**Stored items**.

* * *

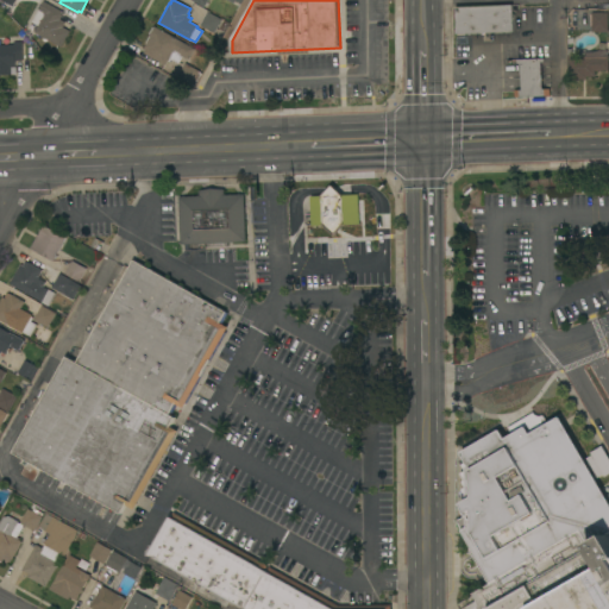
[(38,26),(31,23),(38,10),(43,12),(48,4),(64,13),(60,19),(66,23),(63,27),(70,31),(61,48),(35,32),(38,26)]
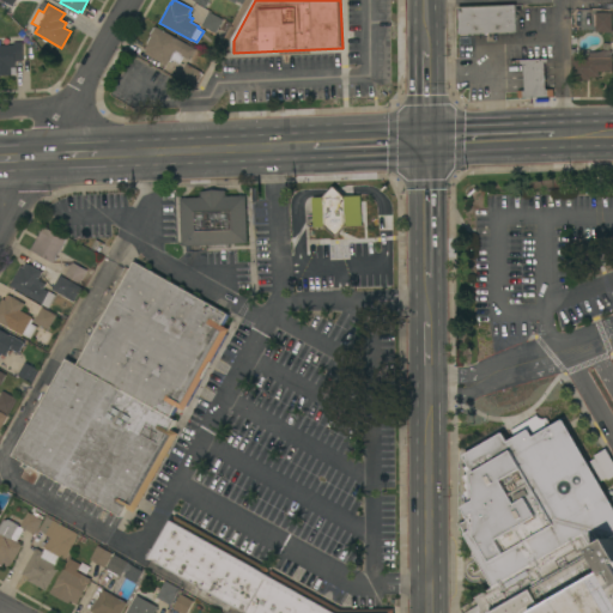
[(460,34),(459,7),(515,5),(516,31),(460,34)]
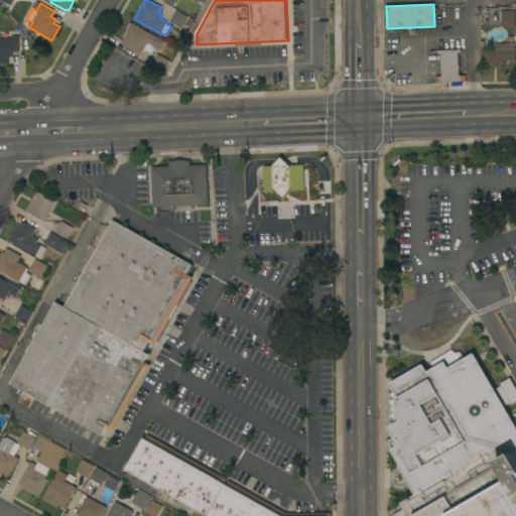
[(180,28),(168,22),(175,10),(187,17),(180,28)]
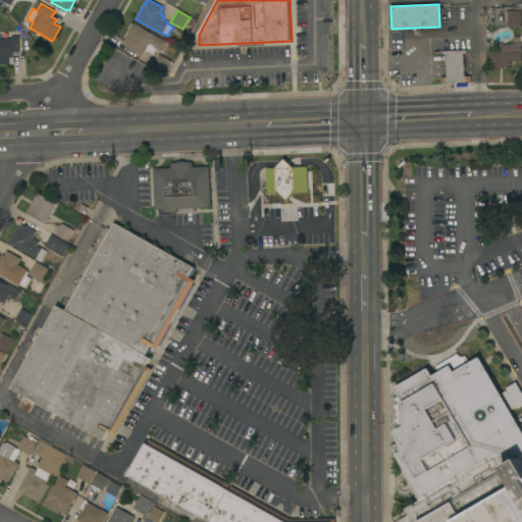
[(521,28),(507,28),(507,11),(521,11),(521,28)]
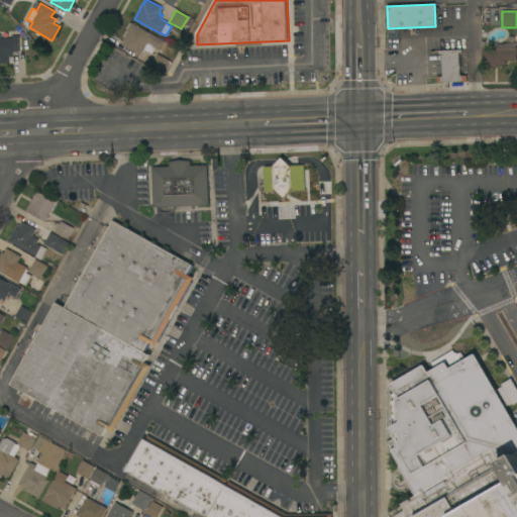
[(166,41),(161,50),(159,49),(159,50),(156,48),(151,55),(145,50),(144,53),(142,52),(140,56),(122,45),(123,42),(122,41),(127,31),(126,30),(131,22),(166,41)]
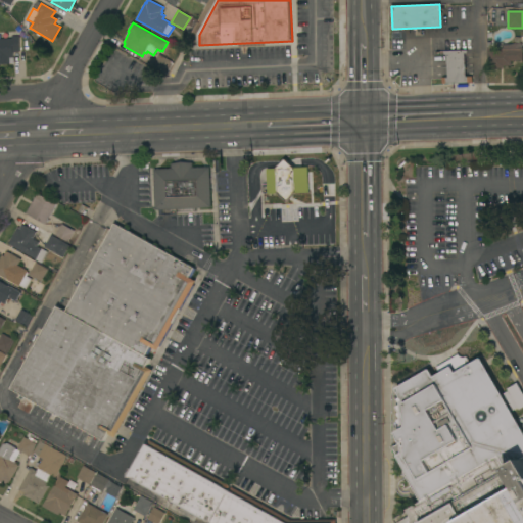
[(0,34),(18,34),(19,52),(13,52),(13,63),(0,63),(0,34)]
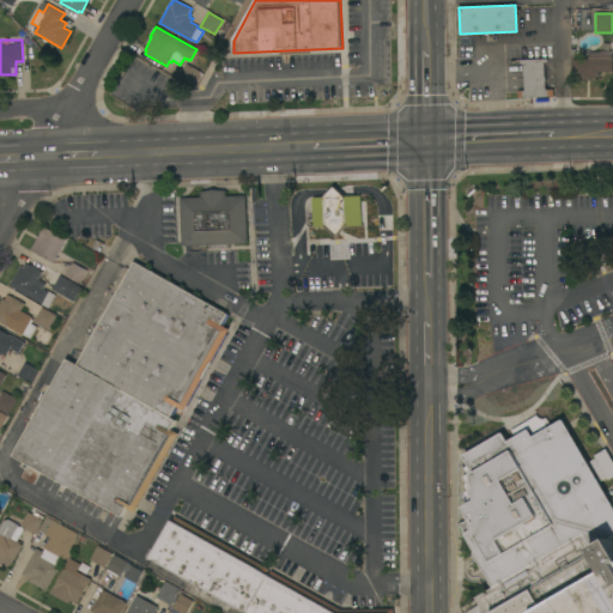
[(612,71),(599,71),(599,77),(590,77),(590,80),(574,80),(572,59),(586,59),(586,58),(588,58),(588,53),(596,52),(602,50),(611,50),(611,55),(612,55),(612,71)]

* * *

**To do**.
Output the data exactly as it appears. The pictures do not belong in it.

**Expected answer**.
[(38,26),(31,23),(38,10),(43,12),(48,4),(64,13),(60,19),(66,23),(63,27),(70,31),(61,48),(35,32),(38,26)]
[(460,34),(459,7),(515,5),(516,31),(460,34)]
[(180,28),(168,22),(175,10),(187,17),(180,28)]
[(521,28),(507,28),(507,11),(521,11),(521,28)]
[(166,41),(161,50),(159,49),(159,50),(156,48),(151,55),(145,50),(144,53),(142,52),(140,56),(122,45),(123,42),(122,41),(127,31),(126,30),(131,22),(166,41)]
[(0,34),(18,34),(19,52),(13,52),(13,63),(0,63),(0,34)]
[(612,71),(599,71),(599,77),(590,77),(590,80),(574,80),(572,59),(586,59),(586,58),(588,58),(588,53),(596,52),(602,50),(611,50),(611,55),(612,55),(612,71)]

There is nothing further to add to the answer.